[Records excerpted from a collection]
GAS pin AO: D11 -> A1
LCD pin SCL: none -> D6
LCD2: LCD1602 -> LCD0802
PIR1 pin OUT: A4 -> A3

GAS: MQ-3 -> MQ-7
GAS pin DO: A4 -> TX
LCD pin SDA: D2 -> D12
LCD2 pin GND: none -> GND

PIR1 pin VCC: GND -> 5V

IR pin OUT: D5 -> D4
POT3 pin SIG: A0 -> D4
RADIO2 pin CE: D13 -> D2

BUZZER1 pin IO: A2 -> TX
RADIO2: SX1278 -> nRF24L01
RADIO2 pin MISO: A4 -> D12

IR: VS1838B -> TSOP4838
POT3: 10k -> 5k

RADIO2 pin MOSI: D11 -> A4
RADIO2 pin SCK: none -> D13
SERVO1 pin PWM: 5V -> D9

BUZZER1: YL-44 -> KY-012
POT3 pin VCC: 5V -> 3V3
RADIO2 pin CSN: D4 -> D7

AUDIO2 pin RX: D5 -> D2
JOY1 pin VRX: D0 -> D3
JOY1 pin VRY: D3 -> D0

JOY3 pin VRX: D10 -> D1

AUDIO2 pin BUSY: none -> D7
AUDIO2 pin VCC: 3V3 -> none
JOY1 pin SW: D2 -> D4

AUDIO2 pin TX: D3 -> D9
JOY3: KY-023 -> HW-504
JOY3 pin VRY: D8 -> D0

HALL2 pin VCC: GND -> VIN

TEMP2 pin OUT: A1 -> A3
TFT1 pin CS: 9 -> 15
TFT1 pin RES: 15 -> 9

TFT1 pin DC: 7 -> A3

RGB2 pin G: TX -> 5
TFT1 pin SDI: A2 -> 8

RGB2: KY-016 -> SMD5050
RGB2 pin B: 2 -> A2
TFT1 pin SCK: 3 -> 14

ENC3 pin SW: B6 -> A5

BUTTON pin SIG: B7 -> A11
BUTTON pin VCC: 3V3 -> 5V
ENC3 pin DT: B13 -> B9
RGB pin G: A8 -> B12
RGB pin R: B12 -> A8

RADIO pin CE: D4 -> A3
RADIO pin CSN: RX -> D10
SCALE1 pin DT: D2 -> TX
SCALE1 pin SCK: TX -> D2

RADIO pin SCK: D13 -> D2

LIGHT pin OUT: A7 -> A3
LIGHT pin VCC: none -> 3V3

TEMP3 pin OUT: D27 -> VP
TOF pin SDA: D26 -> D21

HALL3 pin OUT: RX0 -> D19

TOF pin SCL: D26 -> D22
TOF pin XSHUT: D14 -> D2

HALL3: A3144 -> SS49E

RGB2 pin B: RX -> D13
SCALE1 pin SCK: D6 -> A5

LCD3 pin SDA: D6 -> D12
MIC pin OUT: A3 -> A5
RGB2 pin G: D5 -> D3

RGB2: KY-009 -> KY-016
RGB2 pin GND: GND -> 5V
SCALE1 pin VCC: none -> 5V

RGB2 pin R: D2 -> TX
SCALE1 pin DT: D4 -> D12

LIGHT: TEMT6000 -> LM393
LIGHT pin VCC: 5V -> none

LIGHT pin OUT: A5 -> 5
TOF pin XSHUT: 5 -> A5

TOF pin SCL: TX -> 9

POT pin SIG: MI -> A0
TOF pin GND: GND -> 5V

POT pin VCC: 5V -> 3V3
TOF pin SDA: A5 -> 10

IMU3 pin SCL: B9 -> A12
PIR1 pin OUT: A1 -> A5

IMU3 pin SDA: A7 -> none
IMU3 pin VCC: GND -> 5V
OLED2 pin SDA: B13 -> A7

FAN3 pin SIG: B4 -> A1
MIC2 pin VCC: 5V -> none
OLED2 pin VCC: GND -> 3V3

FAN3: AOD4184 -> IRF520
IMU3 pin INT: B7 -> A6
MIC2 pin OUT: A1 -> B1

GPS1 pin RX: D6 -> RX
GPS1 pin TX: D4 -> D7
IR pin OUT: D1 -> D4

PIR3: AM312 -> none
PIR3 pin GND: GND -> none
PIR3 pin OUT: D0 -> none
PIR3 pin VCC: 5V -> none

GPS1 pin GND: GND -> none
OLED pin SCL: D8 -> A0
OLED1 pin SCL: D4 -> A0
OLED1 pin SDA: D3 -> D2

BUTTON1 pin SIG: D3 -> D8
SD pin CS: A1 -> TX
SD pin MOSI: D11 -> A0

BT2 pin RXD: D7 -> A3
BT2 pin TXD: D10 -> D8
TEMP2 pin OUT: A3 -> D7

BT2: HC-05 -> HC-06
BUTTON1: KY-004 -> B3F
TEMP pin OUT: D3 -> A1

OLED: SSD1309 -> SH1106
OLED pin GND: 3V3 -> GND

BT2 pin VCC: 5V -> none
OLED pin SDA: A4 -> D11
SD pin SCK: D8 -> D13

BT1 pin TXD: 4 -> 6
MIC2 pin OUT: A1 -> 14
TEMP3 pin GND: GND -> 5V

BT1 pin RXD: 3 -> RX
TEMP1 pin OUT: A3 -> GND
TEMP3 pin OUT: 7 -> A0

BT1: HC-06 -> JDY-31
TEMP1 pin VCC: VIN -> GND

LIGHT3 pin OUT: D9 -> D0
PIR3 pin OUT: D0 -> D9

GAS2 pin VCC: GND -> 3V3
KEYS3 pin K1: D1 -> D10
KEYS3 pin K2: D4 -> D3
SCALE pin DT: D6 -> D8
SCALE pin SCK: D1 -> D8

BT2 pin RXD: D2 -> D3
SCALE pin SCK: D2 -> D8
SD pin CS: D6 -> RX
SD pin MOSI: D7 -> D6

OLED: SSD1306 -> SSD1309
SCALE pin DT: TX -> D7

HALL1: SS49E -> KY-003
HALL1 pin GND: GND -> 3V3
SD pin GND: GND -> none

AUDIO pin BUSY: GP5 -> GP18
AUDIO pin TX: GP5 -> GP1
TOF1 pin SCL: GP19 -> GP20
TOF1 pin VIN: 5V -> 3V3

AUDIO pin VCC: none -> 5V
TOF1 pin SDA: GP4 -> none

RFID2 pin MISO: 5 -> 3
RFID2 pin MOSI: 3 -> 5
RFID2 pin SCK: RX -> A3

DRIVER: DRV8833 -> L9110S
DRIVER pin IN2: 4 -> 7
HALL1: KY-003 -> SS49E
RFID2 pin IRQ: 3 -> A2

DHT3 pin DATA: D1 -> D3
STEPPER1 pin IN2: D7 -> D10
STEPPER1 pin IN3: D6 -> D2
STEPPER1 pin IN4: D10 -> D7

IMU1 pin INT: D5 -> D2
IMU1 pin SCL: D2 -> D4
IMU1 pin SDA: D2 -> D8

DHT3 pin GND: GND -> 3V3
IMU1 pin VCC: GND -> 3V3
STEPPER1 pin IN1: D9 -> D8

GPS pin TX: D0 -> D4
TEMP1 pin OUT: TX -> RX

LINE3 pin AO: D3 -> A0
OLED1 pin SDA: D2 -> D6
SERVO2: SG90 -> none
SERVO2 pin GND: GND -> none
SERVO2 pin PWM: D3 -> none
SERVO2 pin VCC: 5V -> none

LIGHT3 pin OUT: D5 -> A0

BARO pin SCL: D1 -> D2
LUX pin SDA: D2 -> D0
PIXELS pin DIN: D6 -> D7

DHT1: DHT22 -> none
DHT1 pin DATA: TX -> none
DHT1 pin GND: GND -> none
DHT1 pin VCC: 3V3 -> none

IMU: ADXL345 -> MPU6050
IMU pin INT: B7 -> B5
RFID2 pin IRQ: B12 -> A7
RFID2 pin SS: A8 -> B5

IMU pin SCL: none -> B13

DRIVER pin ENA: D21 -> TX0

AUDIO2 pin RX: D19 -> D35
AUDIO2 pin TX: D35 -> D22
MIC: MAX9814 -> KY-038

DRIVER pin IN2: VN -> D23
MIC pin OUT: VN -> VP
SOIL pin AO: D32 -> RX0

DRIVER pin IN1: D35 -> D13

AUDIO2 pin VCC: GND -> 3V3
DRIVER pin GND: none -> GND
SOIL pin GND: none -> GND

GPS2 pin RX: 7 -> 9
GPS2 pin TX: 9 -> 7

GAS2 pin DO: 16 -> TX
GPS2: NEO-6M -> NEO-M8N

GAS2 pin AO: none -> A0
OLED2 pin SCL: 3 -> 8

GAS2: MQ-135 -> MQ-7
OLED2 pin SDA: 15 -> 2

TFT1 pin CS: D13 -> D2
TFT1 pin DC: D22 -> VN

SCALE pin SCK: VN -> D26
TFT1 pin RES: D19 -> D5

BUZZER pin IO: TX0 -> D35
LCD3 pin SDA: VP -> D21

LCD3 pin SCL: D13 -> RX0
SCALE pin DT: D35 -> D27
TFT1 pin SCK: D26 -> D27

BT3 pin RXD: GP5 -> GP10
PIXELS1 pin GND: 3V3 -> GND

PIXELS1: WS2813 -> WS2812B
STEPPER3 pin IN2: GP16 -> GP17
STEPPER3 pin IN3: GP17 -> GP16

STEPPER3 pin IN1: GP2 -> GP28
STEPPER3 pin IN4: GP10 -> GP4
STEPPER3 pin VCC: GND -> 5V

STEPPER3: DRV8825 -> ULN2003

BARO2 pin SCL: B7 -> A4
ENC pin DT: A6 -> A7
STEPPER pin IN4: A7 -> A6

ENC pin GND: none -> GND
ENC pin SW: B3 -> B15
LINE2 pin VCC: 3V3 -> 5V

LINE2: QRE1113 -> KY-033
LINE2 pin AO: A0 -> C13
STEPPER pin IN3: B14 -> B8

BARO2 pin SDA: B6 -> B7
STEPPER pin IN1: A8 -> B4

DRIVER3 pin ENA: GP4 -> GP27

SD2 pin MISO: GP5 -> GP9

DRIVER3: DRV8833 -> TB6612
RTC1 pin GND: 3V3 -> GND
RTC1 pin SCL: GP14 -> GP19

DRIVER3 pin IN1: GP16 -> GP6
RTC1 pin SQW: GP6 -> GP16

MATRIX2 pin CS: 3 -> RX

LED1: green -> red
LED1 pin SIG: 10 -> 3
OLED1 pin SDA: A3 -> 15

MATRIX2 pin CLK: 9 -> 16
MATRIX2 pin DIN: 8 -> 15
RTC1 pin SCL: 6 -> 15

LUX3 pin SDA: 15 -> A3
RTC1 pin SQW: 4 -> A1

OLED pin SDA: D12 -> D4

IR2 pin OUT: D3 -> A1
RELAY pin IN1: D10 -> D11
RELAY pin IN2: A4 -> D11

PROBLEM REQUIREMENTS:
Look through the data above and return exactly the lines from the one that contains "BT2 pin TXD: D10 -> D8" to the one that contains "HALL1: SS49E -> KY-003", inclusive, with nothing else.

RESPONSE TO THIS EXERCISE:
BT2 pin TXD: D10 -> D8
TEMP2 pin OUT: A3 -> D7

BT2: HC-05 -> HC-06
BUTTON1: KY-004 -> B3F
TEMP pin OUT: D3 -> A1

OLED: SSD1309 -> SH1106
OLED pin GND: 3V3 -> GND

BT2 pin VCC: 5V -> none
OLED pin SDA: A4 -> D11
SD pin SCK: D8 -> D13

BT1 pin TXD: 4 -> 6
MIC2 pin OUT: A1 -> 14
TEMP3 pin GND: GND -> 5V

BT1 pin RXD: 3 -> RX
TEMP1 pin OUT: A3 -> GND
TEMP3 pin OUT: 7 -> A0

BT1: HC-06 -> JDY-31
TEMP1 pin VCC: VIN -> GND

LIGHT3 pin OUT: D9 -> D0
PIR3 pin OUT: D0 -> D9

GAS2 pin VCC: GND -> 3V3
KEYS3 pin K1: D1 -> D10
KEYS3 pin K2: D4 -> D3
SCALE pin DT: D6 -> D8
SCALE pin SCK: D1 -> D8

BT2 pin RXD: D2 -> D3
SCALE pin SCK: D2 -> D8
SD pin CS: D6 -> RX
SD pin MOSI: D7 -> D6

OLED: SSD1306 -> SSD1309
SCALE pin DT: TX -> D7

HALL1: SS49E -> KY-003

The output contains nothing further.